Aim of the task. Set down exactly each line of the entries below, beginning at the one that contains "(277, 253) = (679, 387): none -> orange cap" and ending at the last, and no others.

Material for this task.
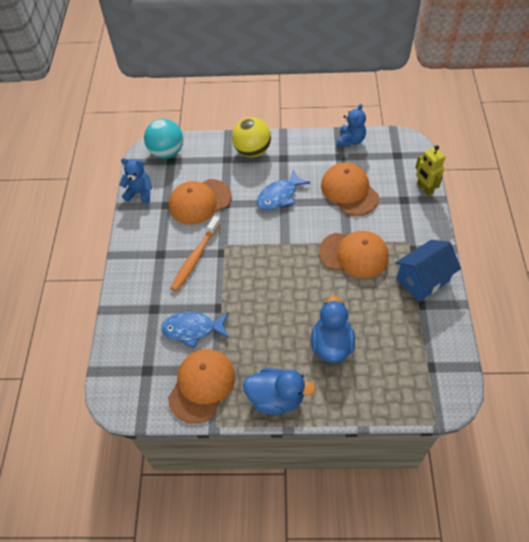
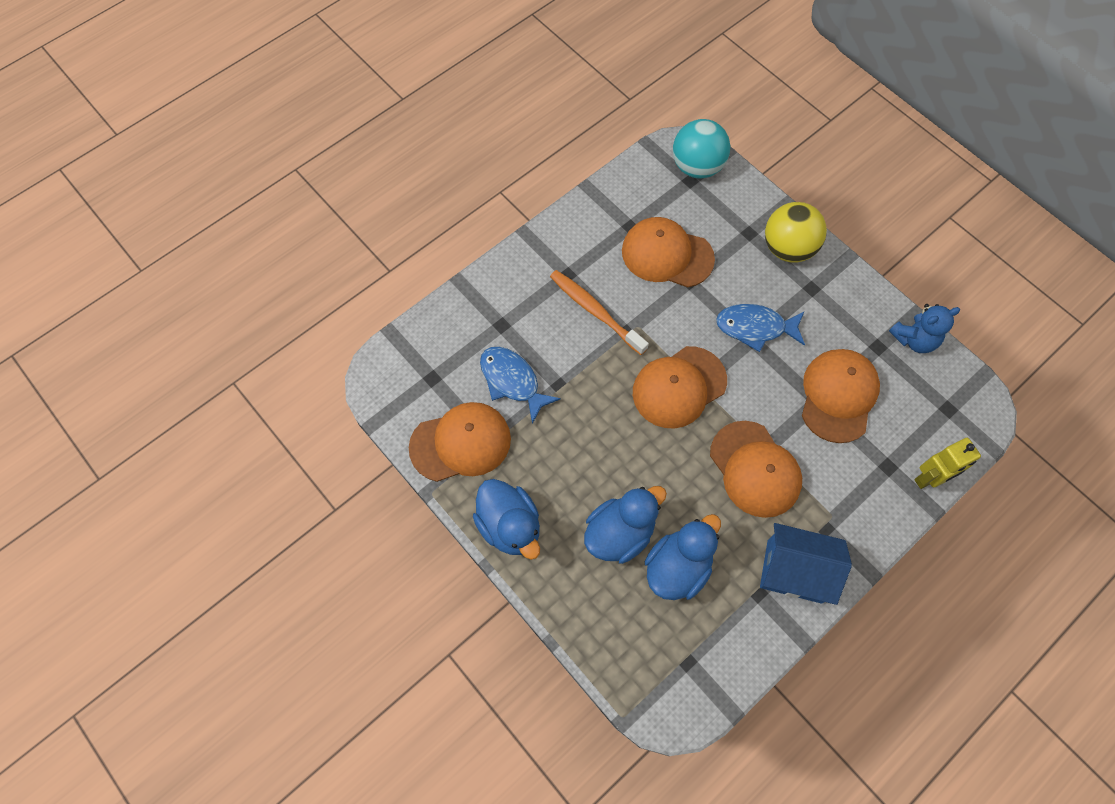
camera: 45 degrees right, 10 degrees up
(140, 193) = (620, 189): blue teddy bear -> none
(195, 257) = (595, 311): orange toothbrush -> orange toothbrush turned 60 degrees clockwise
(277, 253) = (679, 387): none -> orange cap
(375, 331) = (678, 567): none -> blue duck
(424, 189) = (929, 478): yellow robot -> yellow robot turned 135 degrees counterclockwise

Response area.
(277, 253) = (679, 387): none -> orange cap
(375, 331) = (678, 567): none -> blue duck
(424, 189) = (929, 478): yellow robot -> yellow robot turned 135 degrees counterclockwise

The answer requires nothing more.